> _TASK DETAILS_
Locate every line in the material below that contains the word "down" and copy each of those lines.

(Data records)
>>>>>
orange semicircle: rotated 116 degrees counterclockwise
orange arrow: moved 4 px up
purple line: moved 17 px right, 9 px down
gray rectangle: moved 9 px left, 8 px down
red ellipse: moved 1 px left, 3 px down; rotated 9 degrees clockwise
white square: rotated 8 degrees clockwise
<<<<<
> _RESPONSE_
purple line: moved 17 px right, 9 px down
gray rectangle: moved 9 px left, 8 px down
red ellipse: moved 1 px left, 3 px down; rotated 9 degrees clockwise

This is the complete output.